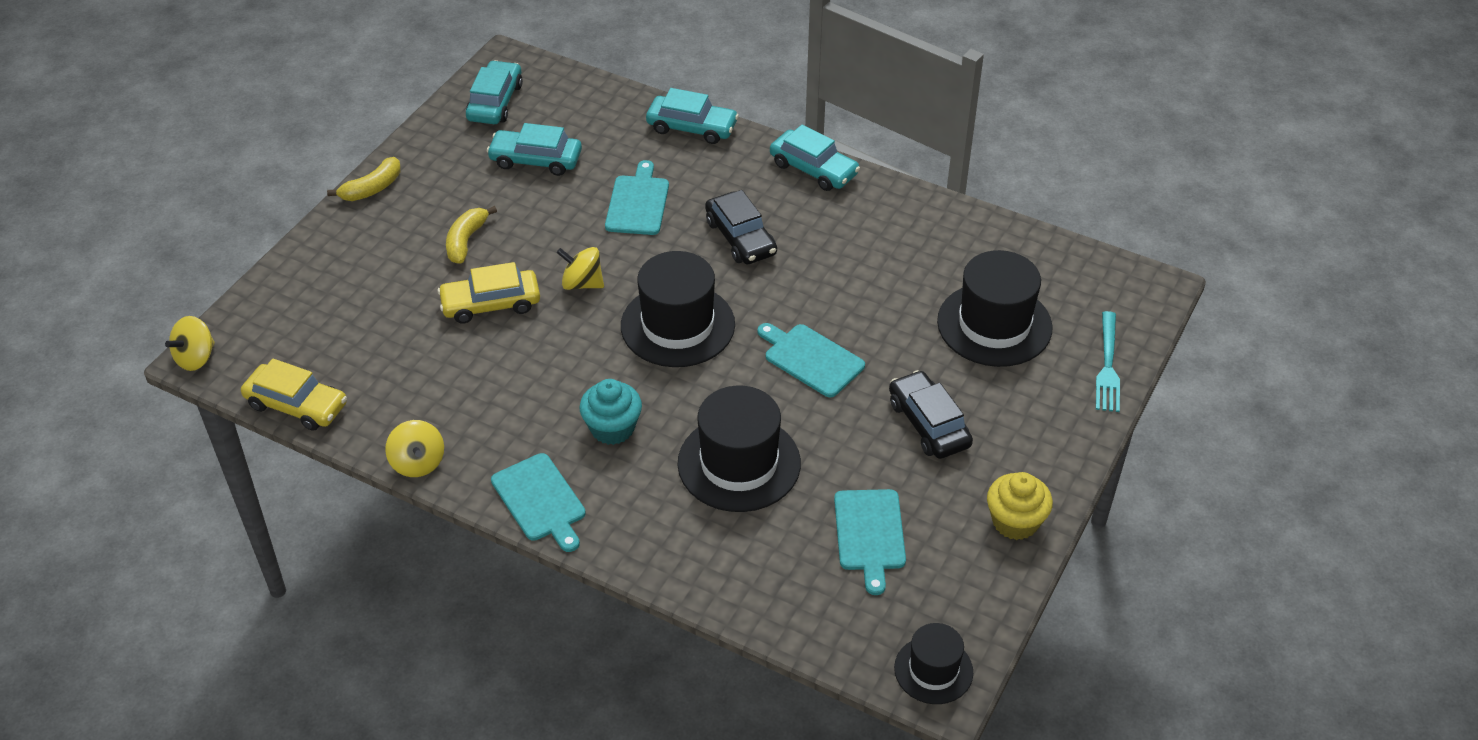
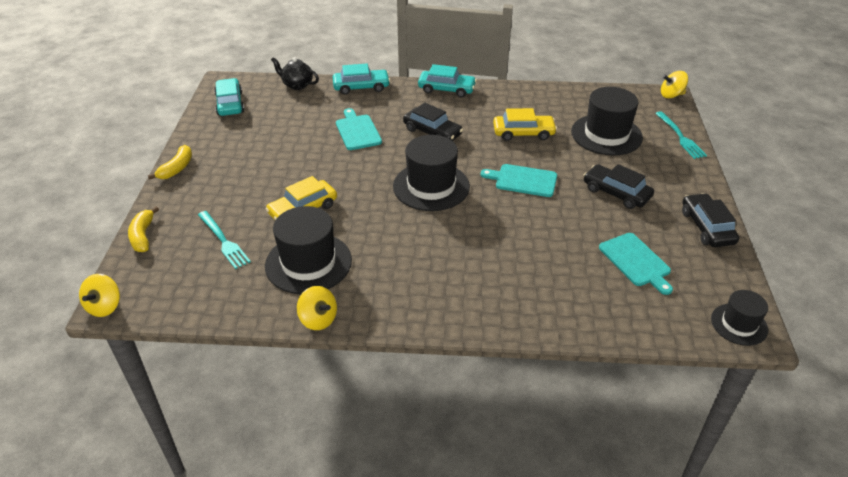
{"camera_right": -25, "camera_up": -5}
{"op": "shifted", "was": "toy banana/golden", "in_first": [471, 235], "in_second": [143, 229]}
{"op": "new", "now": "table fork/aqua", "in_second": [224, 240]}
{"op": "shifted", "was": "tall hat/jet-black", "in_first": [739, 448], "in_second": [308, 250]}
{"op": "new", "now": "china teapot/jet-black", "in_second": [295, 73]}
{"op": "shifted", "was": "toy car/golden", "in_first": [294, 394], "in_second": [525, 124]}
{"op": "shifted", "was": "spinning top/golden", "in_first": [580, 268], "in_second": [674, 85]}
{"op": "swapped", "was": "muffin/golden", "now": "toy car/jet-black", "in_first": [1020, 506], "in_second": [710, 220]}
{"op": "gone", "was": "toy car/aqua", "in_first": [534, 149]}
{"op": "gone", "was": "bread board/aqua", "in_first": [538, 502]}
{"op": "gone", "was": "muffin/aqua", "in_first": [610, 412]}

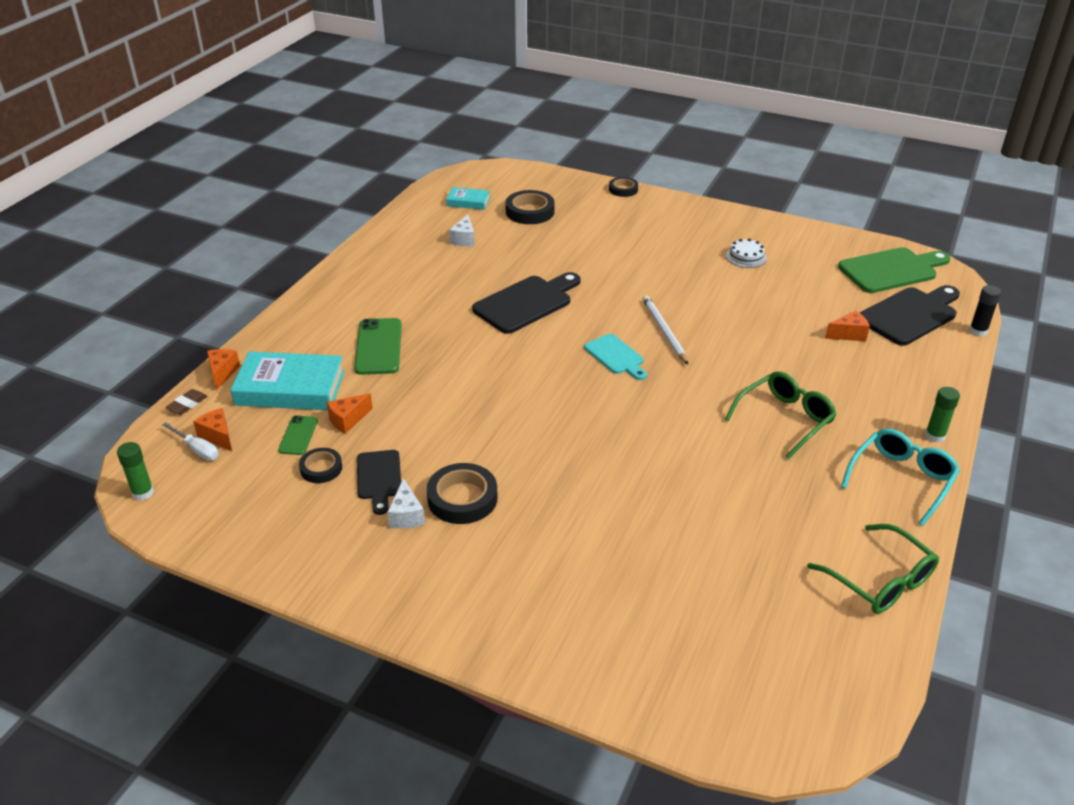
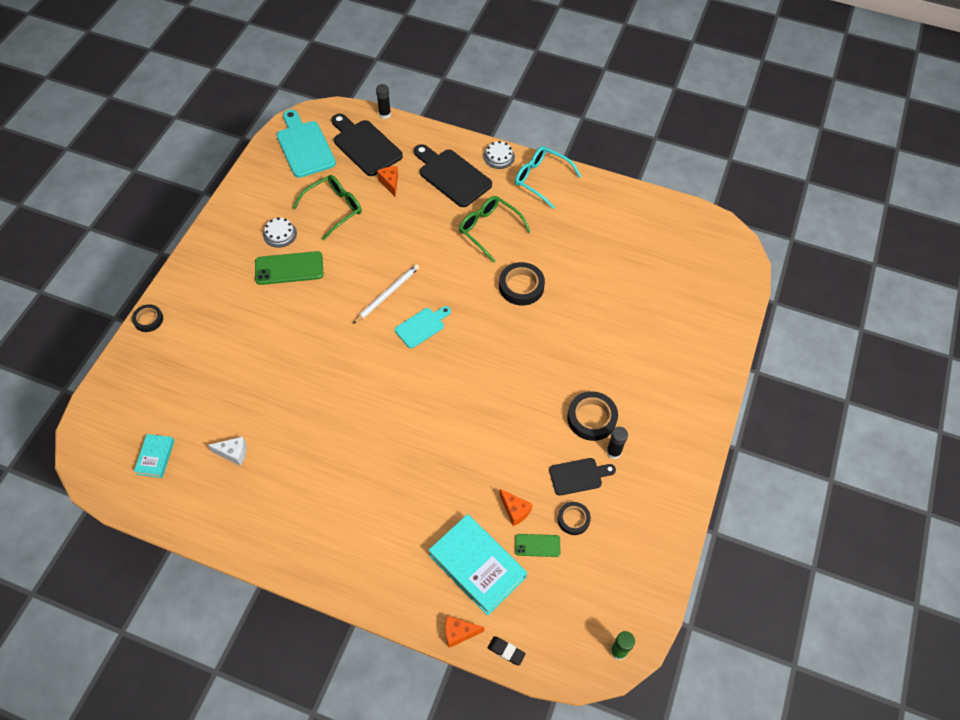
{"camera_right": -95, "camera_up": 20}
{"op": "shifted", "was": "phone/green", "in_first": [378, 346], "in_second": [289, 268]}
{"op": "repainted", "was": "bread board/green", "now": "bread board/aqua", "in_first": [894, 270], "in_second": [306, 144]}
{"op": "shifted", "was": "glasses/green", "in_first": [873, 569], "in_second": [327, 207]}
{"op": "rotated", "was": "pencil/white", "in_first": [665, 330], "in_second": [386, 294], "clockwise": 150}
{"op": "shifted", "was": "bread board/jet-black", "in_first": [526, 303], "in_second": [453, 175]}
{"op": "rotated", "was": "book/aqua", "in_first": [287, 380], "in_second": [478, 565], "clockwise": -45}
{"op": "swapped", "was": "stick of glue/green", "now": "gateau/white", "in_first": [942, 415], "in_second": [499, 155]}
{"op": "repainted", "was": "eraser/dark brown", "now": "eraser/jet-black", "in_first": [186, 402], "in_second": [507, 651]}
{"op": "shifted", "was": "roll of tape/jet-black", "in_first": [530, 207], "in_second": [522, 284]}
{"op": "swapped", "was": "cheese/white", "now": "stick of glue/jet-black", "in_first": [406, 503], "in_second": [617, 443]}
{"op": "gone", "was": "hand screwdriver/white", "in_first": [190, 441]}
{"op": "gone", "was": "cheese/bright orange", "in_first": [212, 429]}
::::
# Task
Copy out every line above where "golden" is present.

# Result
{"op": "shifted", "was": "toy banana/golden", "in_first": [471, 235], "in_second": [143, 229]}
{"op": "shifted", "was": "toy car/golden", "in_first": [294, 394], "in_second": [525, 124]}
{"op": "shifted", "was": "spinning top/golden", "in_first": [580, 268], "in_second": [674, 85]}
{"op": "swapped", "was": "muffin/golden", "now": "toy car/jet-black", "in_first": [1020, 506], "in_second": [710, 220]}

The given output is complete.